■ Exercise goal ■
Whenever a line in the data holds the string "banana", copy that line.

■ Input data ■

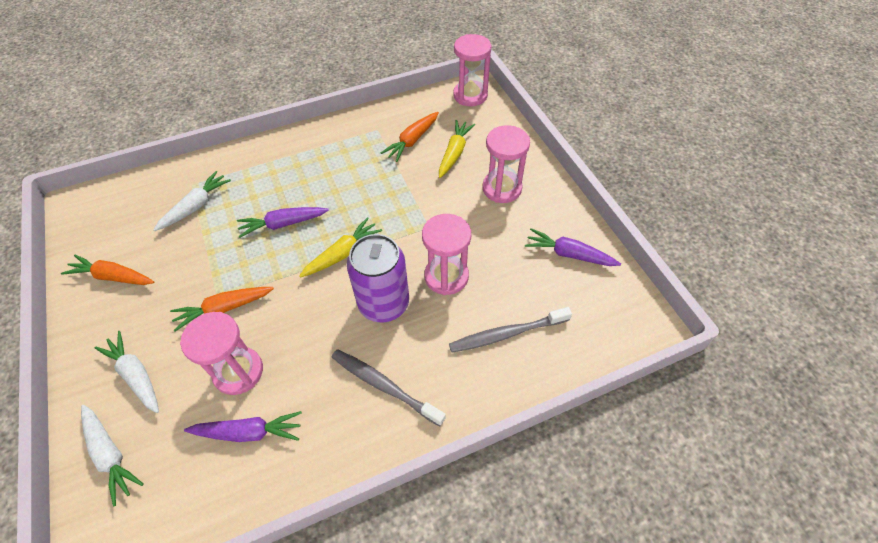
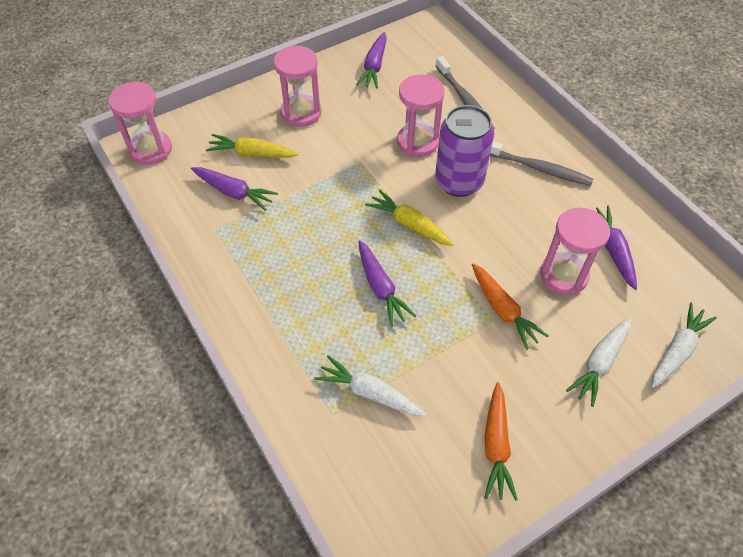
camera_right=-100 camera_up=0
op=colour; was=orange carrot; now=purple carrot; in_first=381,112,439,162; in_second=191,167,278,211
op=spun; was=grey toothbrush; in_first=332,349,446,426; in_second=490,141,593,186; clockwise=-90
* * *
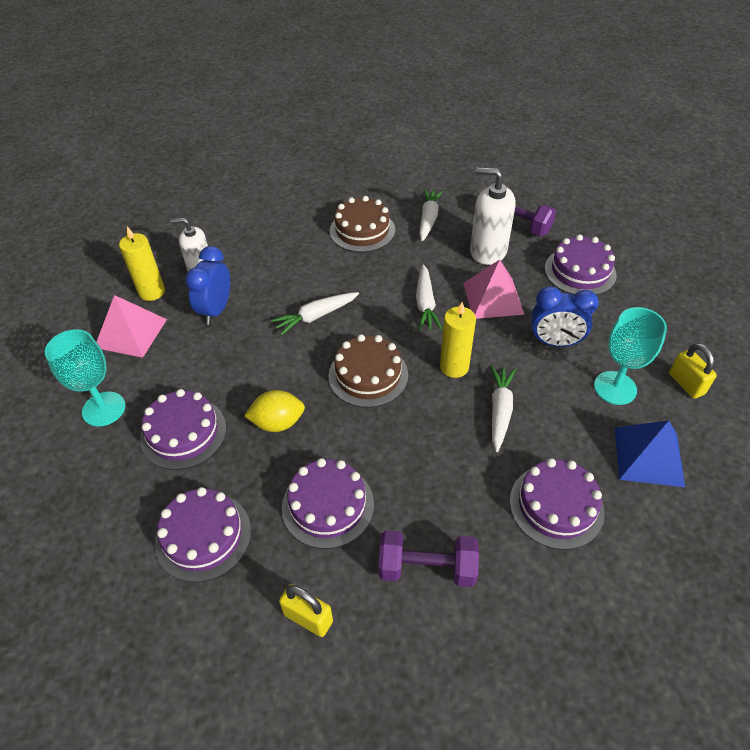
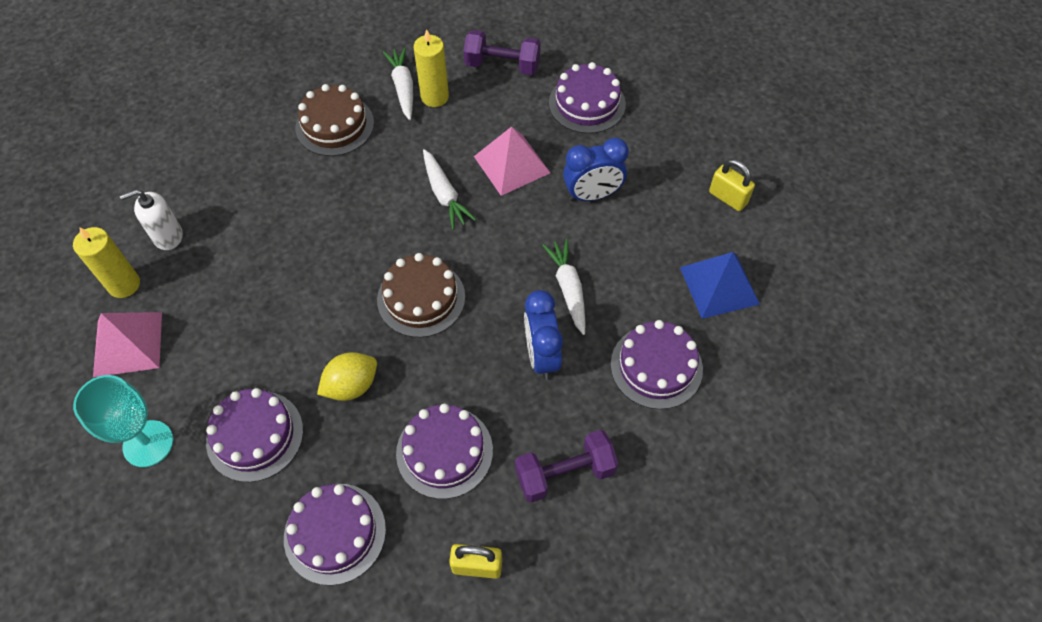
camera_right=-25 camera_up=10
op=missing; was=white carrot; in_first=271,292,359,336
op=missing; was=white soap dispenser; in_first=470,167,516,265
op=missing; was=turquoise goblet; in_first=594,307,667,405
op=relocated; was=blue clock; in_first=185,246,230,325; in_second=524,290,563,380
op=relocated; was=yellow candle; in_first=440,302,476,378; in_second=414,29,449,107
==
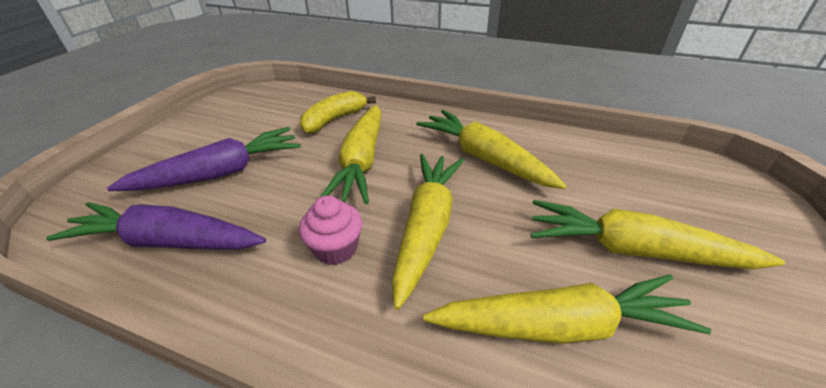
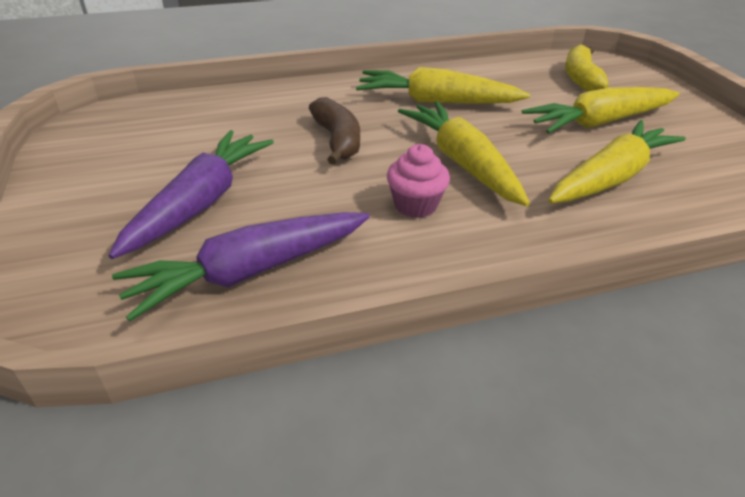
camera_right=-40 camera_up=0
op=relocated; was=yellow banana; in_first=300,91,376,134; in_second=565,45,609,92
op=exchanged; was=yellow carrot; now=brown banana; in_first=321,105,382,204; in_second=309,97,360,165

■ Answer to the exercise ■
op=relocated; was=yellow banana; in_first=300,91,376,134; in_second=565,45,609,92
op=exchanged; was=yellow carrot; now=brown banana; in_first=321,105,382,204; in_second=309,97,360,165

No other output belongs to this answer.